··· SUPPLIED INFORMATION ···
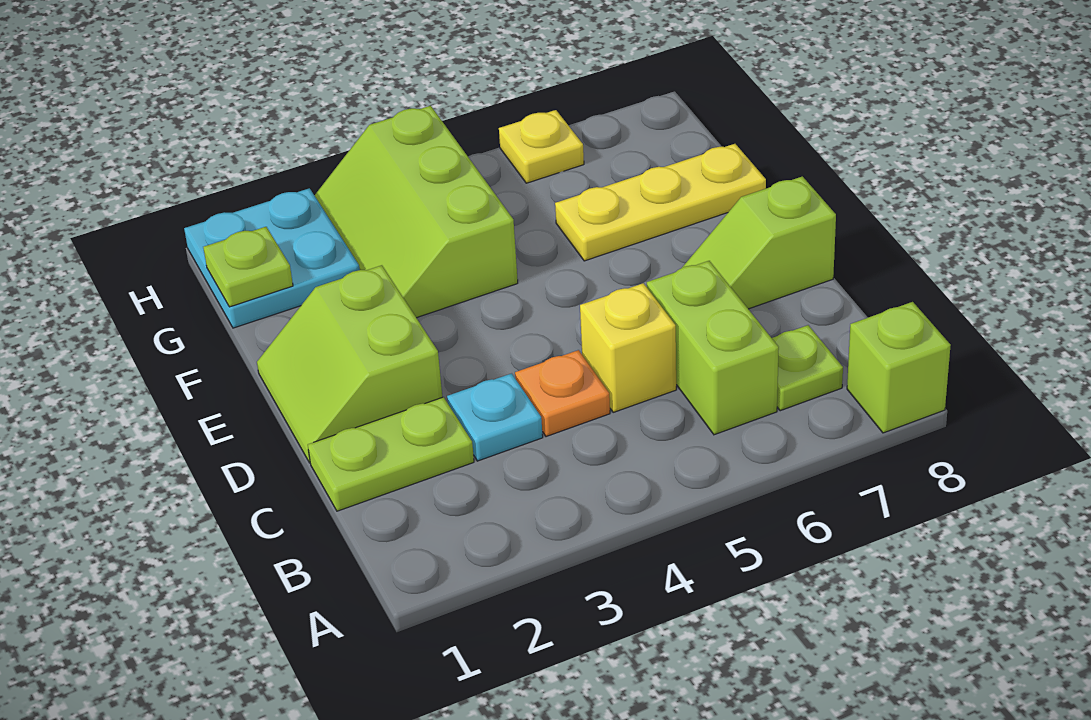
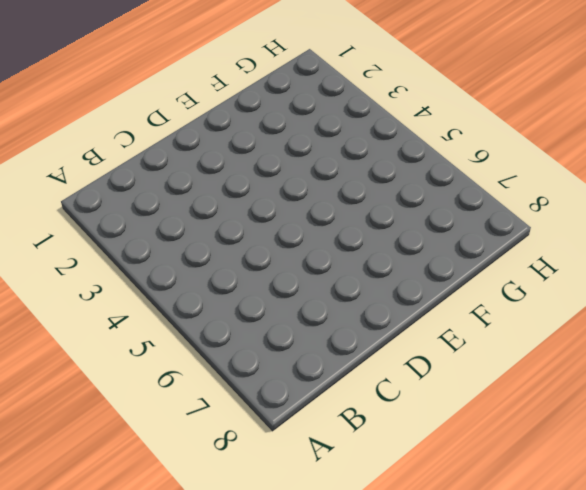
none -> lime 1x1 brick [847,302,951,433]
none -> lime 1x2 brick [647,261,779,435]
none -> lime 1x1 plate [772,325,843,411]

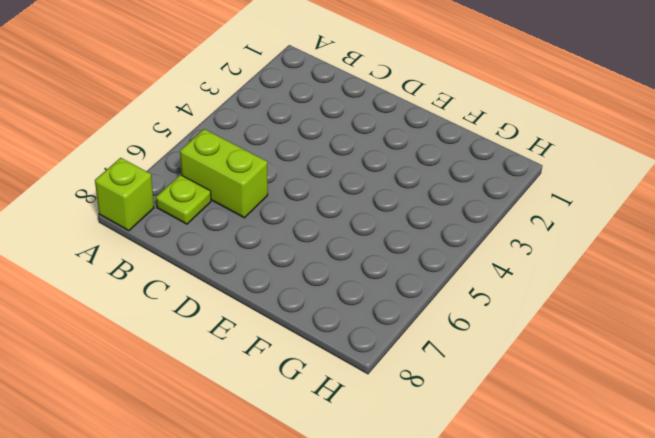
none -> lime 1x2 plate [308,397,474,511]
none -> cyan 1x1 plate [447,373,543,461]
none -> orange 1x1 plate [515,350,610,437]

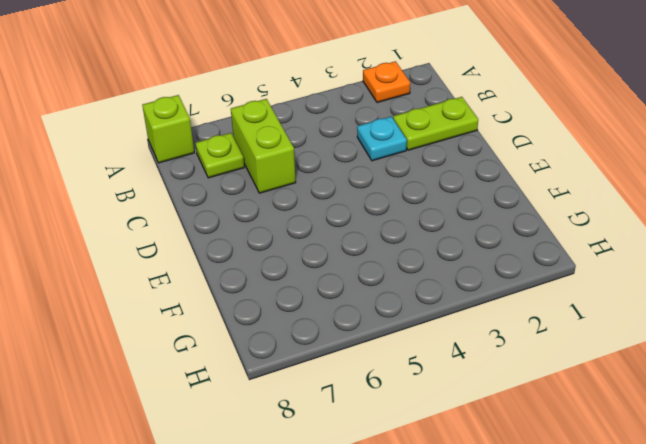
orange 1x1 plate [363,61,410,103] -> orange 1x1 plate moved to [515,350,610,437]
none -> yellow 1x1 brick [580,283,676,412]
none -> lime 2x2 slope [257,265,442,463]
none -> lime 1x2 slope [682,176,836,309]

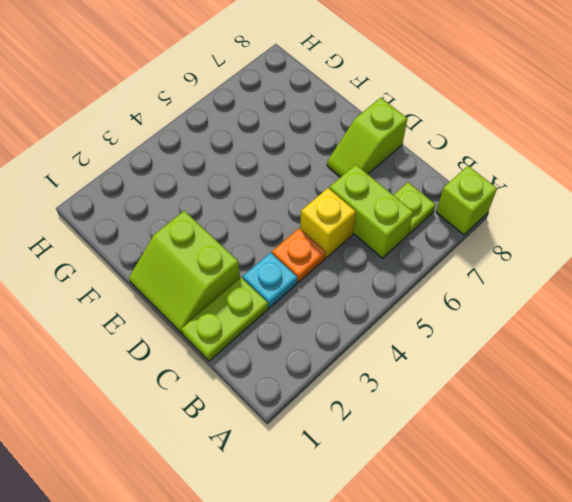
none -> lime 2x3 slope [314,106,518,318]
none -> yellow 1x3 plate [555,144,766,261]
none -> cyan 2x2 plate [184,188,360,328]

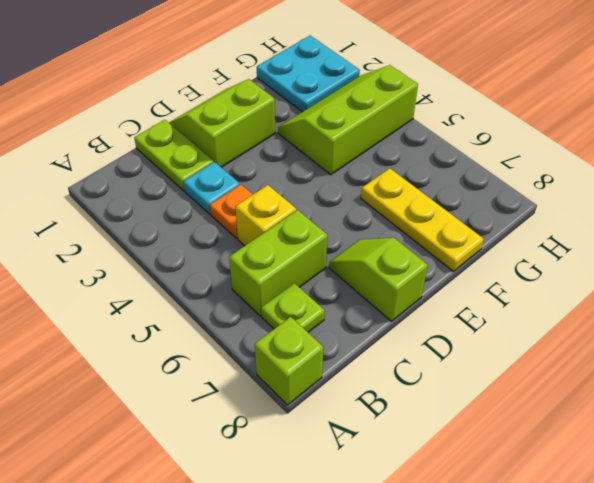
none -> yellow 1x1 plate [499,110,584,183]
none -> lime 1x1 plate [203,227,293,307]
···
(PROBLEM TO SOLVE) The response should consist of the lines above from the first through the one containing "none -> yellow 1x3 plate [555,144,766,261]", transcribed exactly, with every picture left out.

(ANSWER SPACE)
none -> lime 1x1 brick [847,302,951,433]
none -> lime 1x2 brick [647,261,779,435]
none -> lime 1x1 plate [772,325,843,411]

none -> lime 1x2 plate [308,397,474,511]
none -> cyan 1x1 plate [447,373,543,461]
none -> orange 1x1 plate [515,350,610,437]

orange 1x1 plate [363,61,410,103] -> orange 1x1 plate moved to [515,350,610,437]
none -> yellow 1x1 brick [580,283,676,412]
none -> lime 2x2 slope [257,265,442,463]
none -> lime 1x2 slope [682,176,836,309]

none -> lime 2x3 slope [314,106,518,318]
none -> yellow 1x3 plate [555,144,766,261]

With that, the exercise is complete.